• _WHAT THIS TASK INVOLVES_:
Retype the lines of the material below, exactly and only, from the one containing "Give the pixel-coordinate" through the last line, with pictures left out.

• _INPUT FOR THIS TASK_:
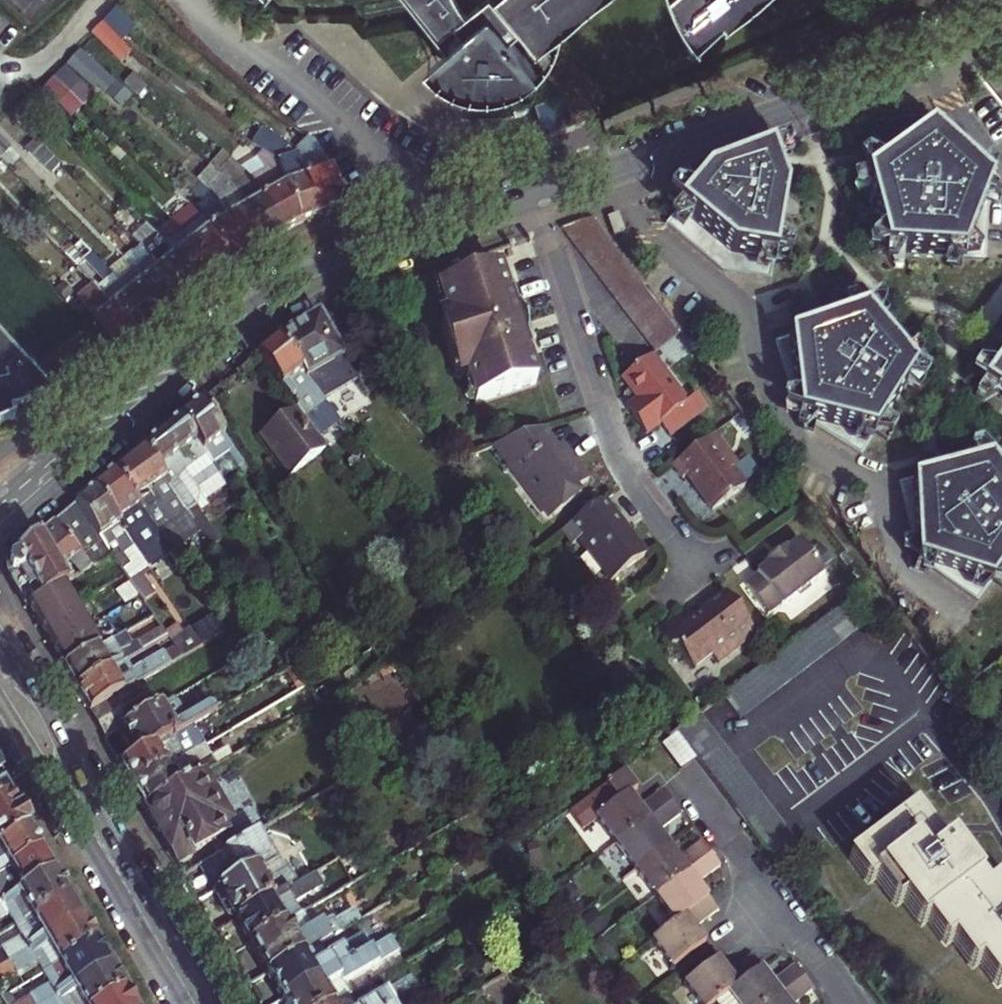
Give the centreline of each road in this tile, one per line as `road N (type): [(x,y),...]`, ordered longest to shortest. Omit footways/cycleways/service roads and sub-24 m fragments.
road 1 (primary): [(538,197),(799,106),(1001,15)]
road 2 (residential): [(538,197),(615,451),(695,569)]
road 3 (primary): [(0,534),(282,293)]
road 4 (primary): [(282,293),(144,376),(0,495)]
road 5 (tertiary): [(155,935),(54,722),(0,641)]
road 6 (tertiary): [(0,701),(155,935)]
road 7 (primary): [(282,293),(538,197)]
road 8 (residential): [(737,846),(848,1003)]

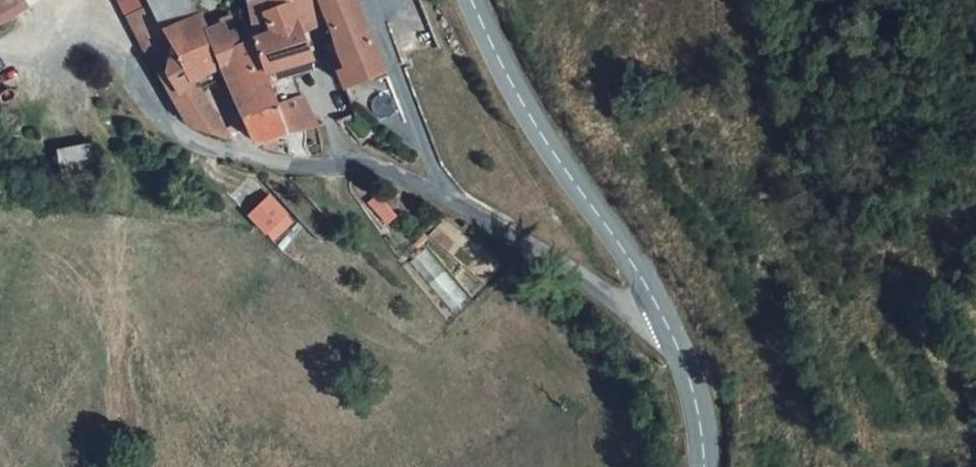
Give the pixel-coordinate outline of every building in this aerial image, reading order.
[(27,0),(0,0),(0,18),(27,0)] [(244,48),(226,55),(214,31),(211,25),(201,0),(135,0),(173,80),(193,72),(216,64),(235,88),(233,99),(237,103),(237,111),(239,116),(275,105),(267,91),(265,87),(251,60),(244,48)] [(302,0),(260,0),(249,4),(258,27),(240,33),(244,48),(251,60),(275,50),(285,73),(304,66),(294,43),(317,34),(315,29),(306,9),(302,0)] [(306,9),(331,0),(302,0),(306,9)] [(306,9),(315,29),(343,15),(337,0),(331,0),(306,9)] [(344,0),(337,0),(343,15),(350,13),(344,0)] [(350,13),(343,15),(315,29),(317,34),(338,84),(378,65),(350,13)] [(244,48),(240,33),(233,36),(229,25),(214,31),(226,55),(244,48)] [(275,50),(251,60),(265,87),(267,91),(289,82),(285,73),(275,50)] [(232,136),(193,72),(173,80),(178,85),(206,128),(232,136)] [(288,132),(308,125),(289,82),(267,91),(275,105),(288,132)] [(239,116),(255,141),(271,139),(288,132),(275,105),(239,116)] [(63,146),(65,172),(99,169),(97,143),(63,146)] [(297,221),(278,195),(254,215),(271,240),(297,221)]
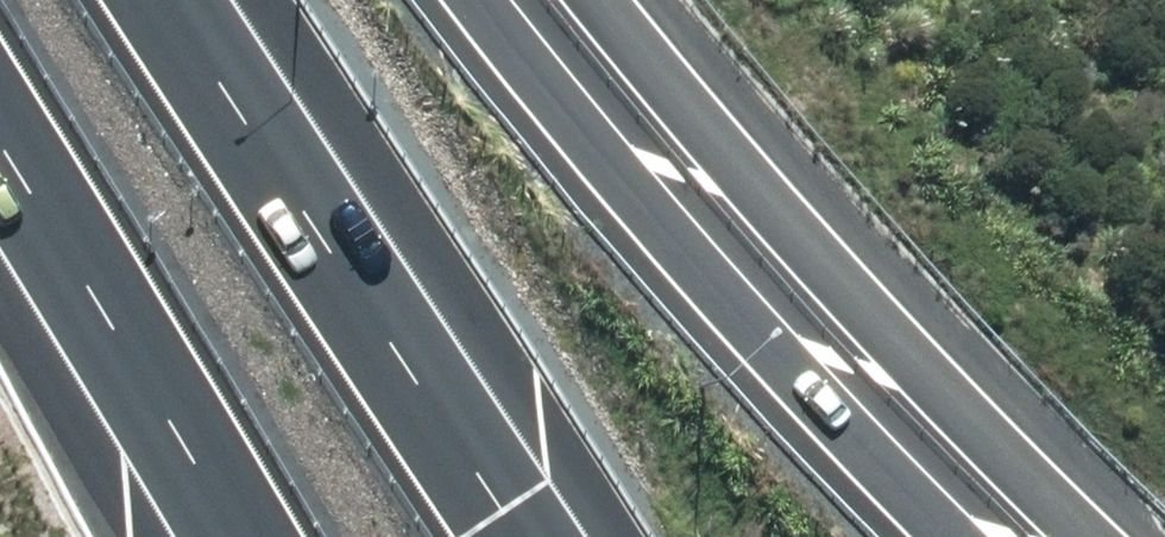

• _PROBLEM SOLUTION_:
Give the pixel-coordinate outline of every building in this aerial image, reading order.
[(27,0),(0,0),(0,18),(27,0)] [(244,48),(226,55),(214,31),(211,25),(201,0),(135,0),(173,80),(193,72),(216,64),(235,88),(233,99),(237,103),(237,111),(239,116),(275,105),(267,91),(265,87),(251,60),(244,48)] [(302,0),(260,0),(249,4),(258,27),(240,33),(244,48),(251,60),(275,50),(285,73),(304,66),(294,43),(317,34),(315,29),(306,9),(302,0)] [(306,9),(331,0),(302,0),(306,9)] [(306,9),(315,29),(343,15),(337,0),(331,0),(306,9)] [(344,0),(337,0),(343,15),(350,13),(344,0)] [(350,13),(343,15),(315,29),(317,34),(338,84),(378,65),(350,13)] [(244,48),(240,33),(233,36),(229,25),(214,31),(226,55),(244,48)] [(275,50),(251,60),(265,87),(267,91),(289,82),(285,73),(275,50)] [(232,136),(193,72),(173,80),(178,85),(206,128),(232,136)] [(288,132),(308,125),(289,82),(267,91),(275,105),(288,132)] [(239,116),(255,141),(271,139),(288,132),(275,105),(239,116)] [(63,146),(65,172),(99,169),(97,143),(63,146)] [(297,221),(278,195),(254,215),(271,240),(297,221)]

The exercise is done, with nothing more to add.